To do
Given the material below, output exactly the lines from the line with "orange glasses [804, 233]" to the line with "orange gift [600, 218]", both ends included, and no other lines.

*** Records provided Section Begins ***

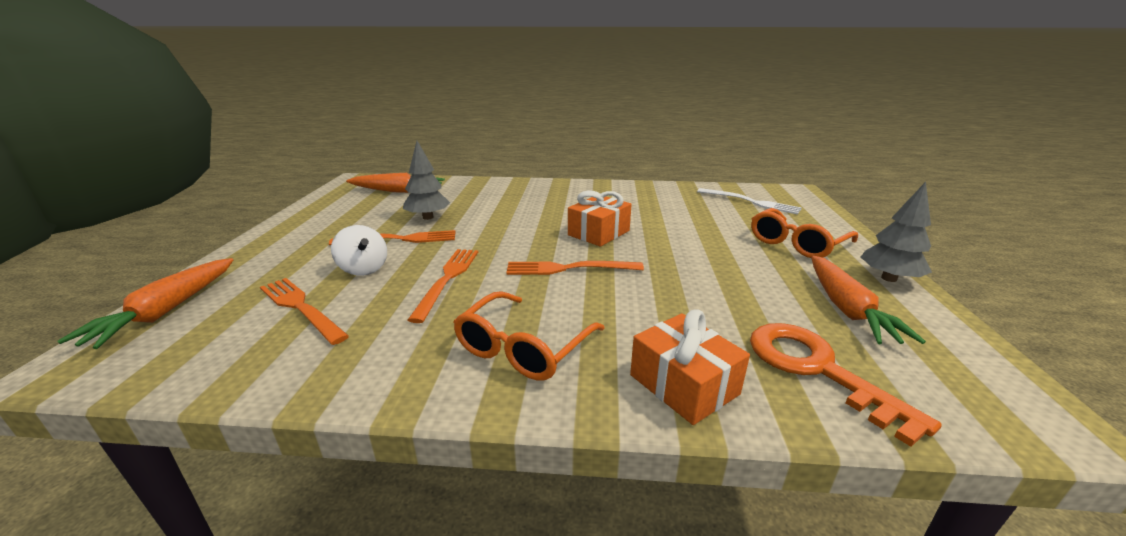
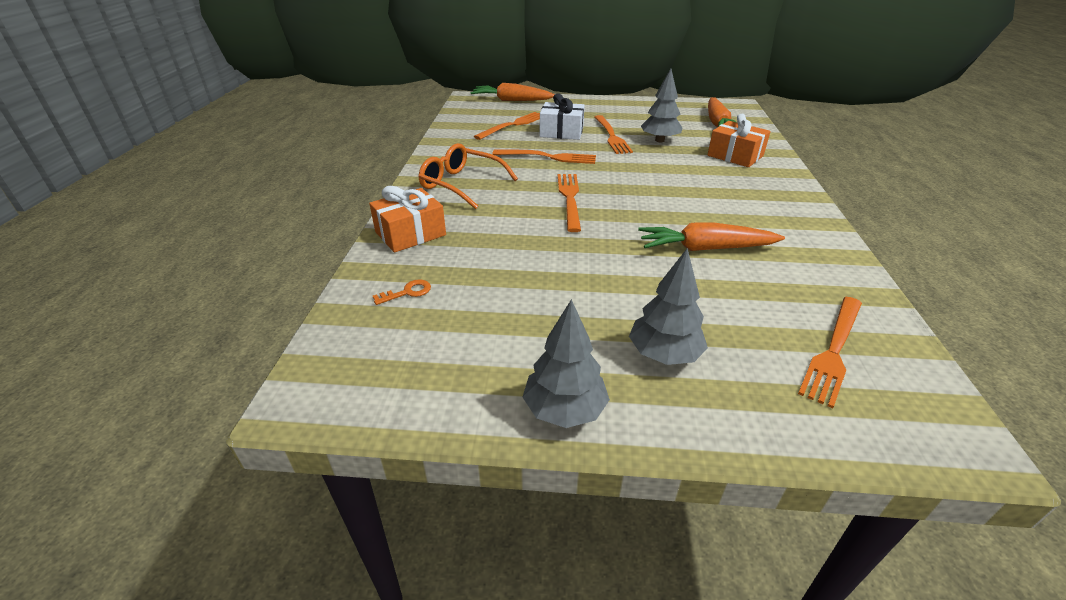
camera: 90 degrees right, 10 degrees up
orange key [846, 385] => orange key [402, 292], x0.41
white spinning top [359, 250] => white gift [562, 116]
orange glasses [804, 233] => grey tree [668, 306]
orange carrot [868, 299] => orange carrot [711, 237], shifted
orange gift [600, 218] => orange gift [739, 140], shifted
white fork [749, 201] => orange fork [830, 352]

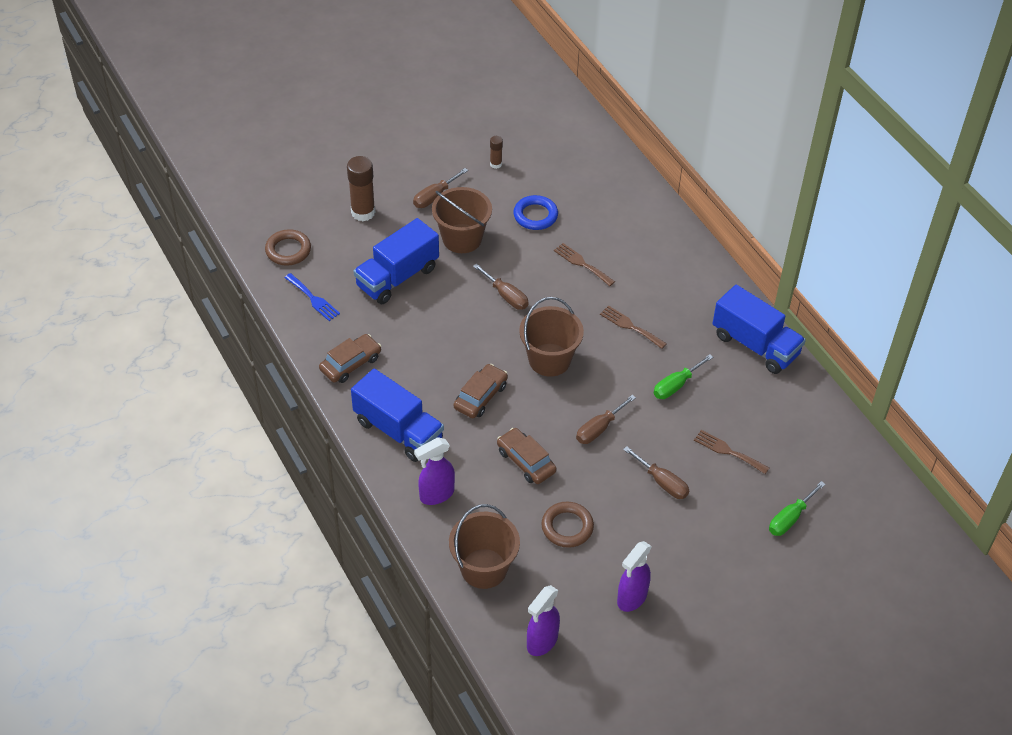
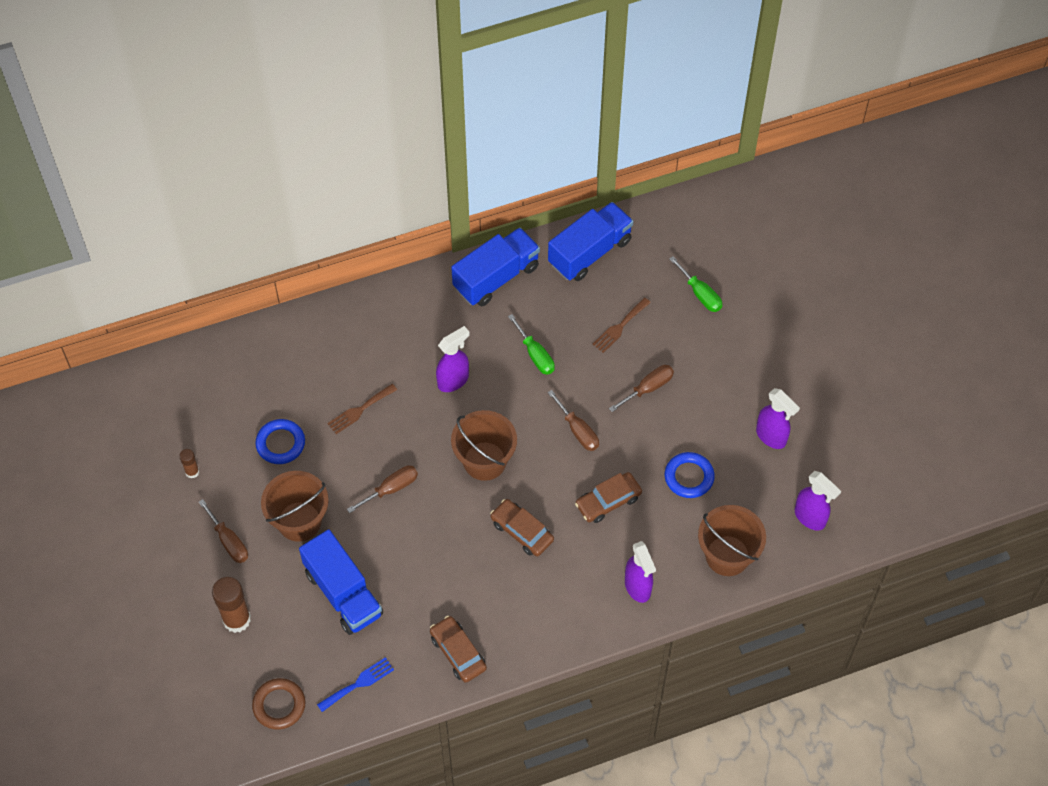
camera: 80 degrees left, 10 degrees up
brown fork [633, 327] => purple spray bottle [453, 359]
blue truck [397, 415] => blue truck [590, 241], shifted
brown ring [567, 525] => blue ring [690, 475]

*** Records provided Section Ends ***
*** Records provided Section Begins ***

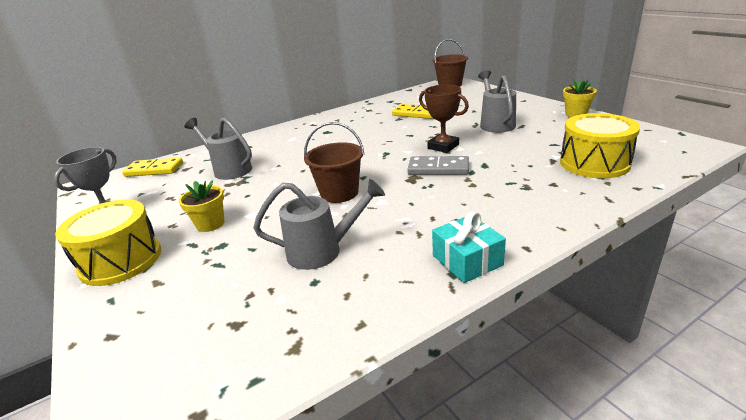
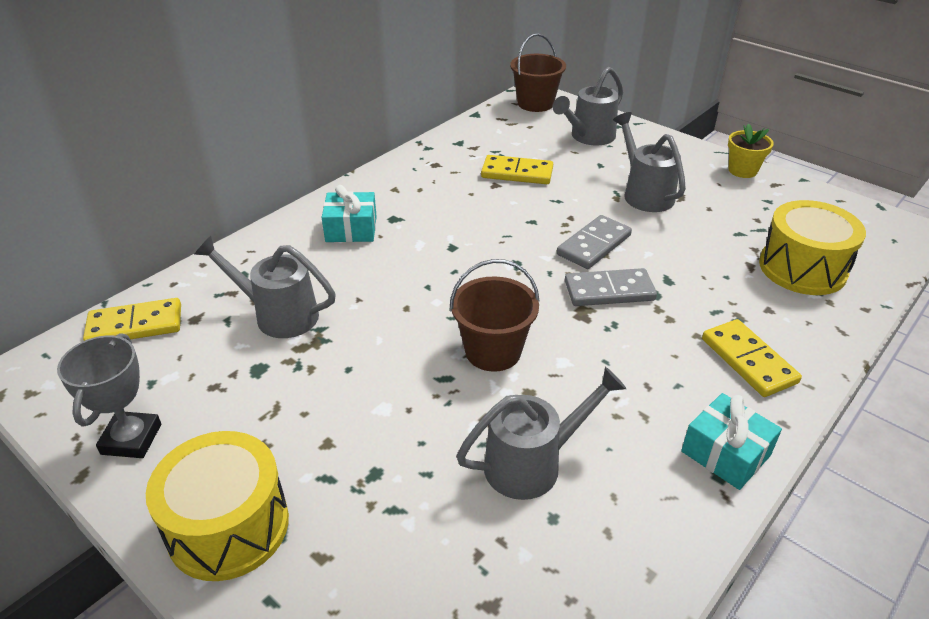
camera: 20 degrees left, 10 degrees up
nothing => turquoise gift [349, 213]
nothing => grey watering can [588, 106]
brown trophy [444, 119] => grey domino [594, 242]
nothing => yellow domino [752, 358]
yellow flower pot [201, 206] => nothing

*** Records provided Section Ends ***
*** Records provided Section Begins ***

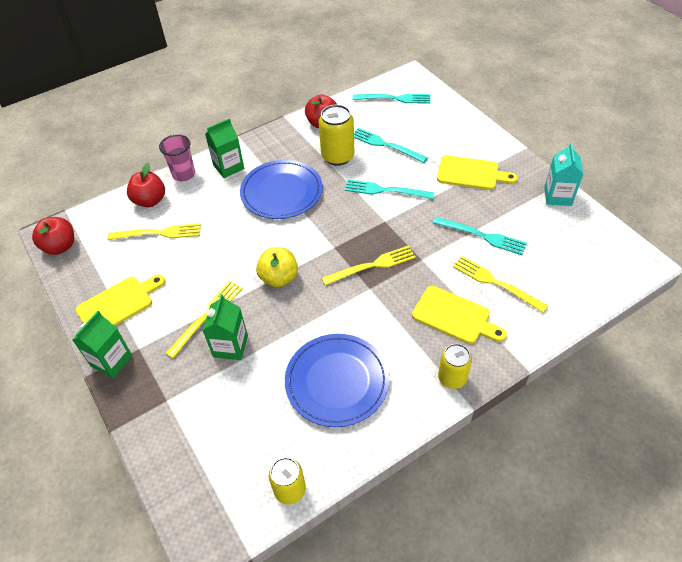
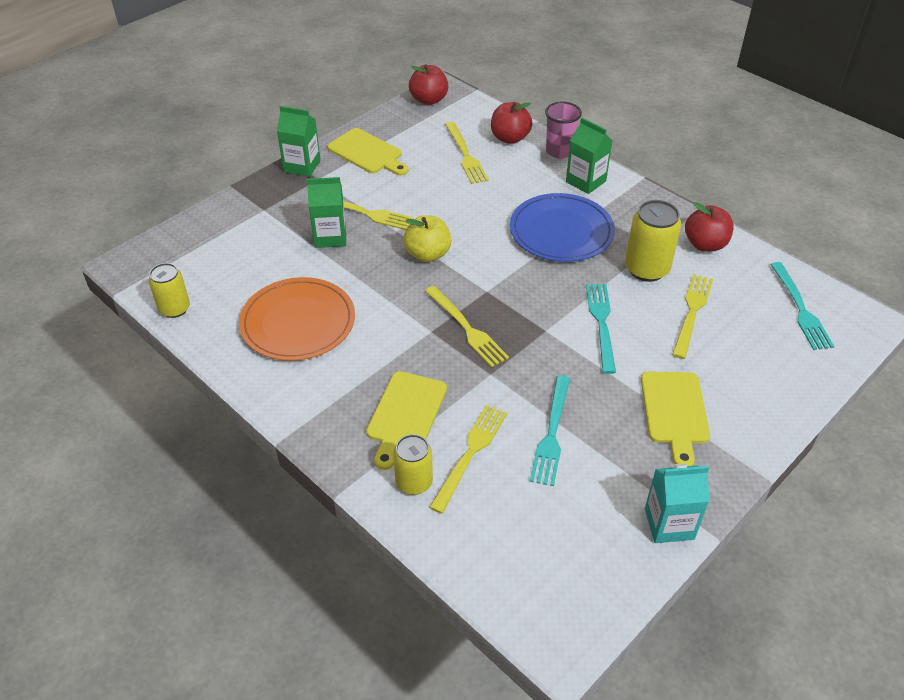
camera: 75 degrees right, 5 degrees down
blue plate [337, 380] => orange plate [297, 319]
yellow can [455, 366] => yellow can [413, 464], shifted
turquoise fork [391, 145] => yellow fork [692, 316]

*** Records provided Section Ends ***

Output below
orange glasses [804, 233] => grey tree [668, 306]
orange carrot [868, 299] => orange carrot [711, 237], shifted
orange gift [600, 218] => orange gift [739, 140], shifted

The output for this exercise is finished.